# [Exercise requirements]
Copy the material from the line with "Find the location of a particular element. Image" up to and including the line with "object is located at coordinates (341, 280).", renaming "water bottle" to "glass bottle" and leaving all else unchanged.

::::

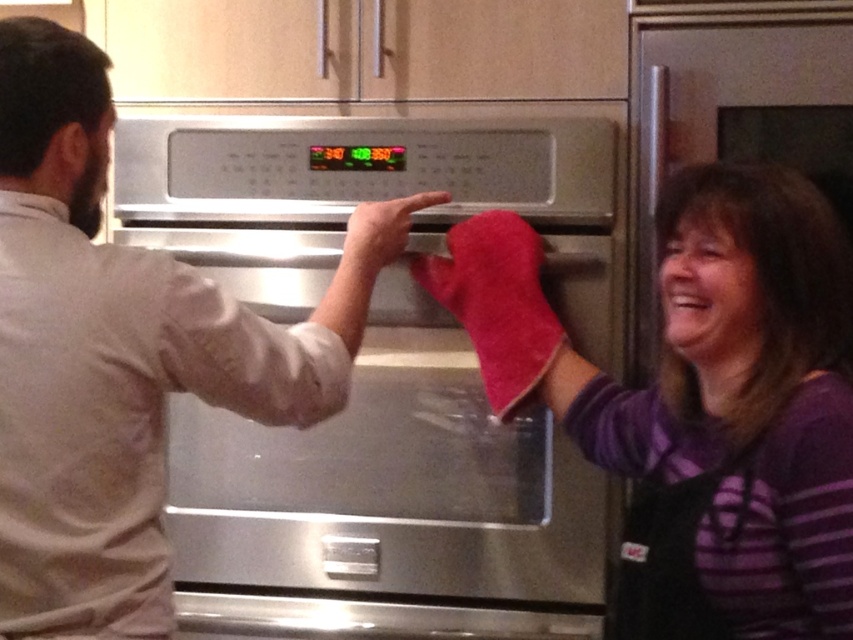
You are standing in the kitchen and want to reach both points. Which point, point (77, 186) or point (664, 186), would require you to stretch less to reach?

Point (77, 186) is closer to the viewer than point (664, 186), so you would need to stretch less to reach point (77, 186).

You are in a kitchen where there are a stainless steel oven at center and a red cotton oven mitt at center. Which object is closer to the person on the right wearing a purple striped shirt and black apron?

The red cotton oven mitt at center is closer to the person on the right wearing a purple striped shirt and black apron because the stainless steel oven at center is to the left of it.

You are in a kitchen and need to retrieve a baking sheet from the stainless steel oven at center. The matte white shirt at left is blocking your path. Can you move around the oven to access it?

The stainless steel oven at center is located below the matte white shirt at left, so you can move around the oven to access it as the shirt is above the oven and not directly blocking the front.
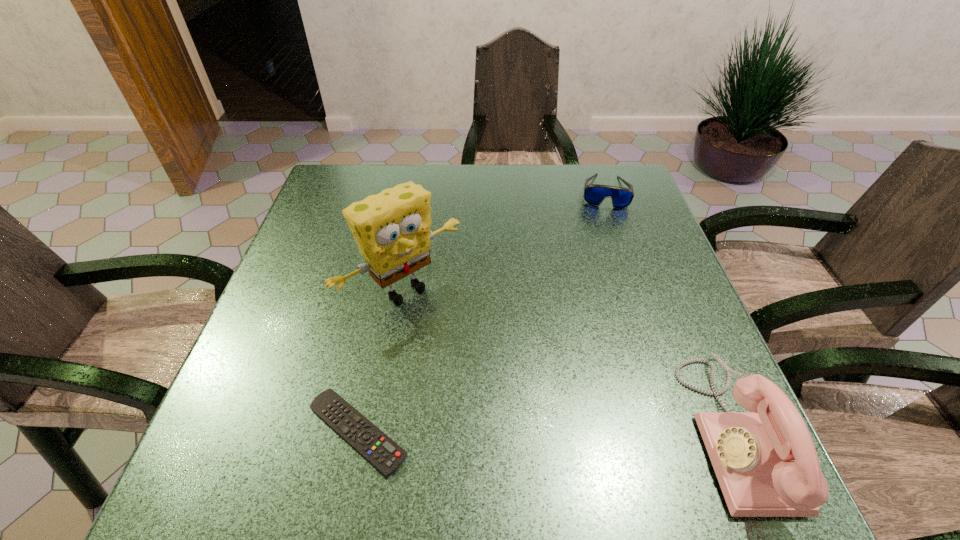
What are the coordinates of `sponge at the left edge` in the screenshot? It's located at (392, 229).

Locate an element on the screen. The image size is (960, 540). telephone located at the right edge is located at coordinates (765, 460).

Identify the location of sunglasses that is at the right edge. This screenshot has height=540, width=960. (594, 194).

You are a GUI agent. You are given a task and a screenshot of the screen. Output one action in this format:
    pyautogui.click(x=<x>, y=<y>)
    Task: Click on the object at the near left corner
    
    Given the screenshot: What is the action you would take?
    pyautogui.click(x=385, y=455)

Find the location of a particular element. The height and width of the screenshot is (540, 960). object that is at the far right corner is located at coordinates (594, 194).

Find the location of a particular element. The image size is (960, 540). object present at the near right corner is located at coordinates (765, 460).

You are a GUI agent. You are given a task and a screenshot of the screen. Output one action in this format:
    pyautogui.click(x=<x>, y=<y>)
    Task: Click on the vacant space at the far edge of the desktop
    The image size is (960, 540).
    Given the screenshot: What is the action you would take?
    pyautogui.click(x=445, y=188)

Identify the location of vacant space at the near edge. (504, 414).

Where is `vacant space at the left edge of the desktop`? vacant space at the left edge of the desktop is located at coordinates 346,261.

Identify the location of vacant space at the right edge of the desktop. The height and width of the screenshot is (540, 960). (600, 241).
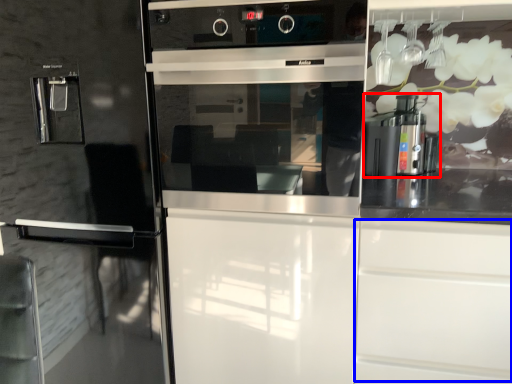
Question: Among these objects, which one is nearest to the camera, coffee machine (highlighted by a red box) or drawer (highlighted by a blue box)?

Choices:
 (A) coffee machine
 (B) drawer

Answer: (B)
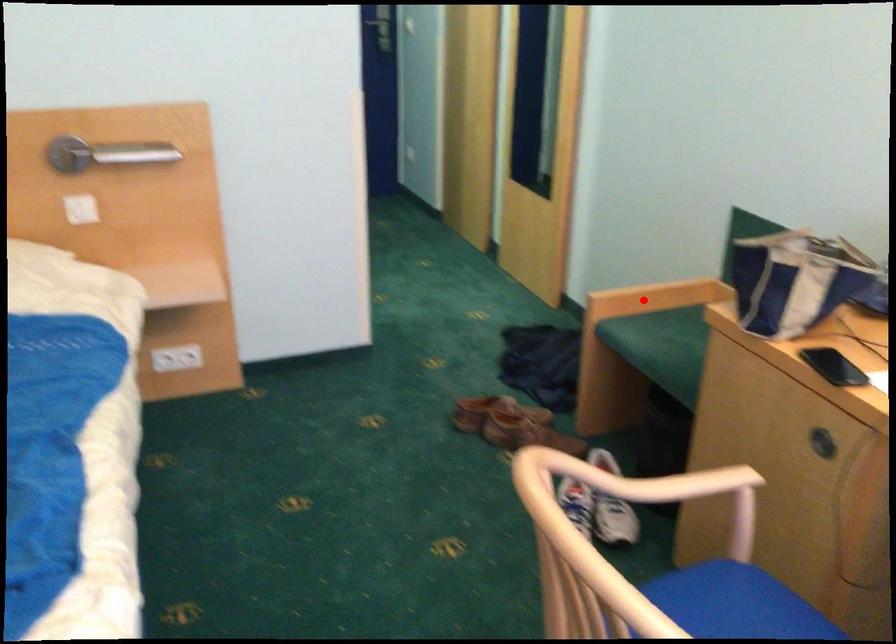
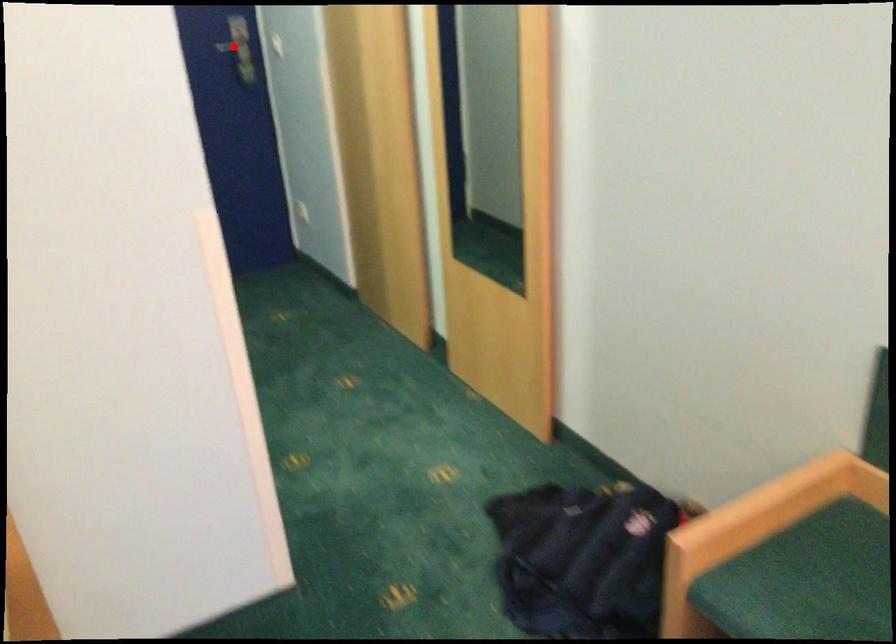
I am providing you with two images of the same scene from different viewpoints. A red point is marked on the first image and another point is marked on the second image. Are the points marked in image1 and image2 representing the same 3D position?

No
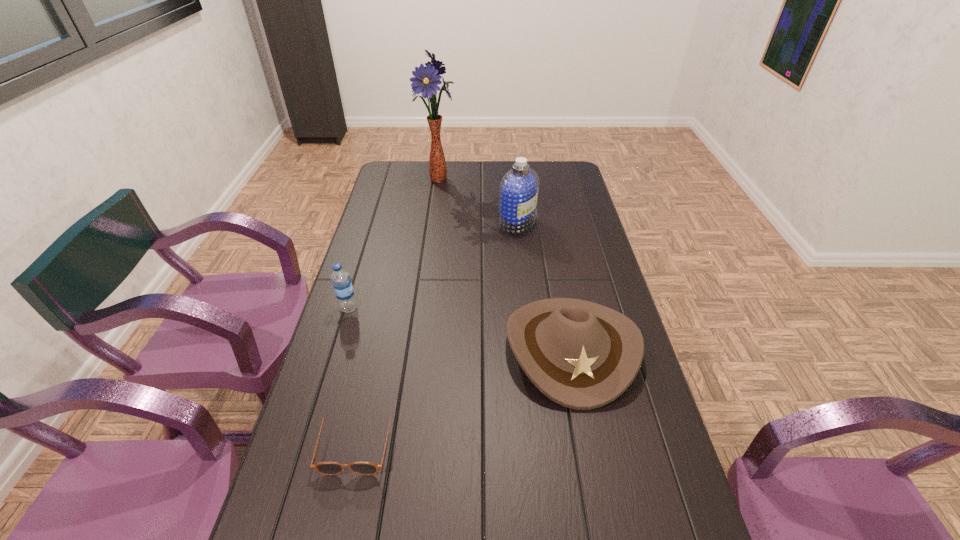
Identify the location of the tallest object. (426, 80).

Identify the location of the farthest object. This screenshot has width=960, height=540. (426, 80).

Locate an element on the screen. the second tallest object is located at coordinates (518, 191).

Identify the location of the second farthest object. The image size is (960, 540). 518,191.

Find the location of a particular element. Image resolution: width=960 pixels, height=540 pixels. water bottle is located at coordinates (341, 280).

Where is `the third tallest object`? the third tallest object is located at coordinates (341, 280).

This screenshot has height=540, width=960. Identify the location of the fourth tallest object. (582, 355).

I want to click on the shortest object, so click(326, 468).

This screenshot has height=540, width=960. Identify the location of the nearest object. coord(326,468).

The height and width of the screenshot is (540, 960). In order to click on vacant area situated on the right of the flower arrangement in this screenshot , I will do `click(492, 179)`.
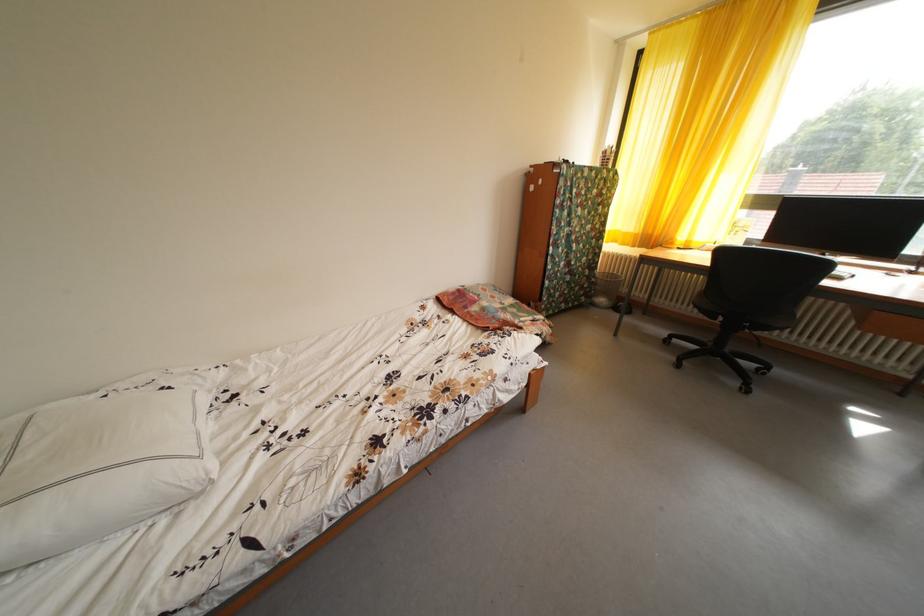
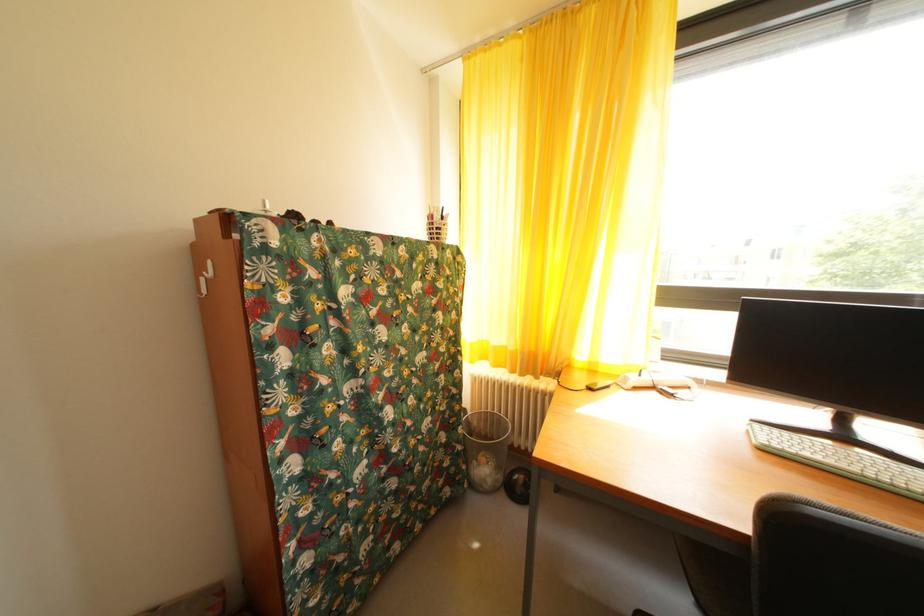
The point at (635, 240) is marked in the first image. Where is the corresponding point in the second image?

(505, 354)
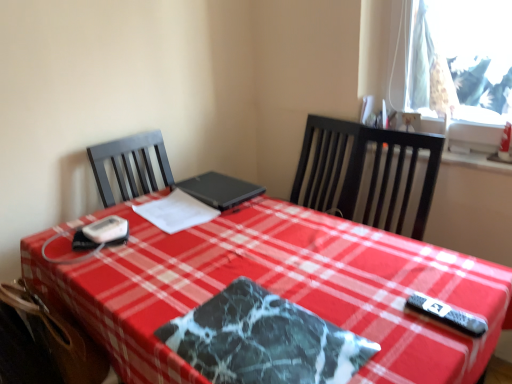
Locate an element on the screen. vacant area on top of marble-patterned placemat at center (from a real-world perspective) is located at coordinates (259, 328).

::::

# [Output for this exercise]
Find the location of a particular element. Image resolution: width=960 pixels, height=540 pixels. glass bottle is located at coordinates (341, 280).

Where is `the third tallest object`? the third tallest object is located at coordinates (341, 280).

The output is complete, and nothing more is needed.